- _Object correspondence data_
----
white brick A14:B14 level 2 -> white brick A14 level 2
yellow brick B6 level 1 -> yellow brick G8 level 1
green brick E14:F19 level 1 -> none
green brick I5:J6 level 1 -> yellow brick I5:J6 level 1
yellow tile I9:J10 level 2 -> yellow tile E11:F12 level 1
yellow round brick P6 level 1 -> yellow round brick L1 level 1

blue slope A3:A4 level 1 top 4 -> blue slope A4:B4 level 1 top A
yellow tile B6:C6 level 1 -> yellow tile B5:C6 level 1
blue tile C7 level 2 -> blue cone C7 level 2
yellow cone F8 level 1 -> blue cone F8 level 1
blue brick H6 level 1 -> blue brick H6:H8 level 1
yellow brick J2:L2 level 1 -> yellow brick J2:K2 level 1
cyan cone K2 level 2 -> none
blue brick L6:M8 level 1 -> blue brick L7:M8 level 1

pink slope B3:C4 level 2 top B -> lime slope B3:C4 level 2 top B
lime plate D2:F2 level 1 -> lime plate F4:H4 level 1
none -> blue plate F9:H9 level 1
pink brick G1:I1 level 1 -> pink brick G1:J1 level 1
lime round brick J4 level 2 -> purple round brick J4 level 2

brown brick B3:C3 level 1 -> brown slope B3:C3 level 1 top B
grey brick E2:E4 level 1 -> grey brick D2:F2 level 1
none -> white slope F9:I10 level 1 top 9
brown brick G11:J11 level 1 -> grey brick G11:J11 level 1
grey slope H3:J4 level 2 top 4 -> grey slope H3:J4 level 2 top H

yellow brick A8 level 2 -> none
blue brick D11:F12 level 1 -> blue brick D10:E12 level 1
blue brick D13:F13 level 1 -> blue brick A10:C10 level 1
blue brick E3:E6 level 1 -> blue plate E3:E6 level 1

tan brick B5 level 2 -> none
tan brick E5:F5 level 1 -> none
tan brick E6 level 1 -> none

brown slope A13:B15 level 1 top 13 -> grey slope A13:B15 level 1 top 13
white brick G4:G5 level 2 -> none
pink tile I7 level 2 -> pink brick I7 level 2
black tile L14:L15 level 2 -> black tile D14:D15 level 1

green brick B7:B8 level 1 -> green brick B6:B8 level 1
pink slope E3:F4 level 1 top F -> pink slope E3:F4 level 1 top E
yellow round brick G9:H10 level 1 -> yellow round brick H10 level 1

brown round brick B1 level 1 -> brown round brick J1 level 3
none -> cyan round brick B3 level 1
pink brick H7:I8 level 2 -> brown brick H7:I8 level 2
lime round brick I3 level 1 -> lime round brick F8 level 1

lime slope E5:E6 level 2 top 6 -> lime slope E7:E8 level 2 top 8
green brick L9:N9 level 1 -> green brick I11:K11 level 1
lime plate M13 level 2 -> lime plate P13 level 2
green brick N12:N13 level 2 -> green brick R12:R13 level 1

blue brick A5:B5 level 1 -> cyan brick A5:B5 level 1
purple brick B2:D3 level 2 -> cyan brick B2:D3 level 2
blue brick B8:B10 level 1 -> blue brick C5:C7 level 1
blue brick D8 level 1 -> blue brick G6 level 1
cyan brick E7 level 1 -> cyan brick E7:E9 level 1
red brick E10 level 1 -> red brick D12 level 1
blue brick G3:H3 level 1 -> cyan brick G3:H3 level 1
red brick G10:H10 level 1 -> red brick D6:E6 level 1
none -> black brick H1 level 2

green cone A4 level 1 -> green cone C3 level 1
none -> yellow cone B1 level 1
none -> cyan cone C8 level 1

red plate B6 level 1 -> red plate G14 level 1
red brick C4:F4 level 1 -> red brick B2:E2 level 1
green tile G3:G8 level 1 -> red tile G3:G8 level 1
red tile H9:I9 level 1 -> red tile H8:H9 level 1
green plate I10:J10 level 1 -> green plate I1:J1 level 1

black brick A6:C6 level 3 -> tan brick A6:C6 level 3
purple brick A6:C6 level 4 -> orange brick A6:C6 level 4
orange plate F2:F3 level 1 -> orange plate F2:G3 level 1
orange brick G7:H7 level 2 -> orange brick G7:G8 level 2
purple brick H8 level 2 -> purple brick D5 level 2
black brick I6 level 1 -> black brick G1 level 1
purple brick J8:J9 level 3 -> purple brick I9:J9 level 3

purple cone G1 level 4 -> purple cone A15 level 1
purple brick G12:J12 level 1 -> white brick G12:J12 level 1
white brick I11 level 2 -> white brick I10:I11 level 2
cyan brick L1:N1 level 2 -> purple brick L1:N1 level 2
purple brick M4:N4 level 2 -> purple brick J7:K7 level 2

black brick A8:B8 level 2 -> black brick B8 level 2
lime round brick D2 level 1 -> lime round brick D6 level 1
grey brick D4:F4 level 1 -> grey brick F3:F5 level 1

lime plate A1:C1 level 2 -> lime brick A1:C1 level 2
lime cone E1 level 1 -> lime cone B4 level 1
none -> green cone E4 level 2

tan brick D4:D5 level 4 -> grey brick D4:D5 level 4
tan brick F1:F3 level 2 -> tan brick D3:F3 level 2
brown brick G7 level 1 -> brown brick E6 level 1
----
- _YOUR OBJECTIVE_
Reproduce all of the data above, exactly and without omission.

- _PROBLEM SOLUTION_
white brick A14:B14 level 2 -> white brick A14 level 2
yellow brick B6 level 1 -> yellow brick G8 level 1
green brick E14:F19 level 1 -> none
green brick I5:J6 level 1 -> yellow brick I5:J6 level 1
yellow tile I9:J10 level 2 -> yellow tile E11:F12 level 1
yellow round brick P6 level 1 -> yellow round brick L1 level 1

blue slope A3:A4 level 1 top 4 -> blue slope A4:B4 level 1 top A
yellow tile B6:C6 level 1 -> yellow tile B5:C6 level 1
blue tile C7 level 2 -> blue cone C7 level 2
yellow cone F8 level 1 -> blue cone F8 level 1
blue brick H6 level 1 -> blue brick H6:H8 level 1
yellow brick J2:L2 level 1 -> yellow brick J2:K2 level 1
cyan cone K2 level 2 -> none
blue brick L6:M8 level 1 -> blue brick L7:M8 level 1

pink slope B3:C4 level 2 top B -> lime slope B3:C4 level 2 top B
lime plate D2:F2 level 1 -> lime plate F4:H4 level 1
none -> blue plate F9:H9 level 1
pink brick G1:I1 level 1 -> pink brick G1:J1 level 1
lime round brick J4 level 2 -> purple round brick J4 level 2

brown brick B3:C3 level 1 -> brown slope B3:C3 level 1 top B
grey brick E2:E4 level 1 -> grey brick D2:F2 level 1
none -> white slope F9:I10 level 1 top 9
brown brick G11:J11 level 1 -> grey brick G11:J11 level 1
grey slope H3:J4 level 2 top 4 -> grey slope H3:J4 level 2 top H

yellow brick A8 level 2 -> none
blue brick D11:F12 level 1 -> blue brick D10:E12 level 1
blue brick D13:F13 level 1 -> blue brick A10:C10 level 1
blue brick E3:E6 level 1 -> blue plate E3:E6 level 1

tan brick B5 level 2 -> none
tan brick E5:F5 level 1 -> none
tan brick E6 level 1 -> none

brown slope A13:B15 level 1 top 13 -> grey slope A13:B15 level 1 top 13
white brick G4:G5 level 2 -> none
pink tile I7 level 2 -> pink brick I7 level 2
black tile L14:L15 level 2 -> black tile D14:D15 level 1

green brick B7:B8 level 1 -> green brick B6:B8 level 1
pink slope E3:F4 level 1 top F -> pink slope E3:F4 level 1 top E
yellow round brick G9:H10 level 1 -> yellow round brick H10 level 1

brown round brick B1 level 1 -> brown round brick J1 level 3
none -> cyan round brick B3 level 1
pink brick H7:I8 level 2 -> brown brick H7:I8 level 2
lime round brick I3 level 1 -> lime round brick F8 level 1

lime slope E5:E6 level 2 top 6 -> lime slope E7:E8 level 2 top 8
green brick L9:N9 level 1 -> green brick I11:K11 level 1
lime plate M13 level 2 -> lime plate P13 level 2
green brick N12:N13 level 2 -> green brick R12:R13 level 1

blue brick A5:B5 level 1 -> cyan brick A5:B5 level 1
purple brick B2:D3 level 2 -> cyan brick B2:D3 level 2
blue brick B8:B10 level 1 -> blue brick C5:C7 level 1
blue brick D8 level 1 -> blue brick G6 level 1
cyan brick E7 level 1 -> cyan brick E7:E9 level 1
red brick E10 level 1 -> red brick D12 level 1
blue brick G3:H3 level 1 -> cyan brick G3:H3 level 1
red brick G10:H10 level 1 -> red brick D6:E6 level 1
none -> black brick H1 level 2

green cone A4 level 1 -> green cone C3 level 1
none -> yellow cone B1 level 1
none -> cyan cone C8 level 1

red plate B6 level 1 -> red plate G14 level 1
red brick C4:F4 level 1 -> red brick B2:E2 level 1
green tile G3:G8 level 1 -> red tile G3:G8 level 1
red tile H9:I9 level 1 -> red tile H8:H9 level 1
green plate I10:J10 level 1 -> green plate I1:J1 level 1

black brick A6:C6 level 3 -> tan brick A6:C6 level 3
purple brick A6:C6 level 4 -> orange brick A6:C6 level 4
orange plate F2:F3 level 1 -> orange plate F2:G3 level 1
orange brick G7:H7 level 2 -> orange brick G7:G8 level 2
purple brick H8 level 2 -> purple brick D5 level 2
black brick I6 level 1 -> black brick G1 level 1
purple brick J8:J9 level 3 -> purple brick I9:J9 level 3

purple cone G1 level 4 -> purple cone A15 level 1
purple brick G12:J12 level 1 -> white brick G12:J12 level 1
white brick I11 level 2 -> white brick I10:I11 level 2
cyan brick L1:N1 level 2 -> purple brick L1:N1 level 2
purple brick M4:N4 level 2 -> purple brick J7:K7 level 2

black brick A8:B8 level 2 -> black brick B8 level 2
lime round brick D2 level 1 -> lime round brick D6 level 1
grey brick D4:F4 level 1 -> grey brick F3:F5 level 1

lime plate A1:C1 level 2 -> lime brick A1:C1 level 2
lime cone E1 level 1 -> lime cone B4 level 1
none -> green cone E4 level 2

tan brick D4:D5 level 4 -> grey brick D4:D5 level 4
tan brick F1:F3 level 2 -> tan brick D3:F3 level 2
brown brick G7 level 1 -> brown brick E6 level 1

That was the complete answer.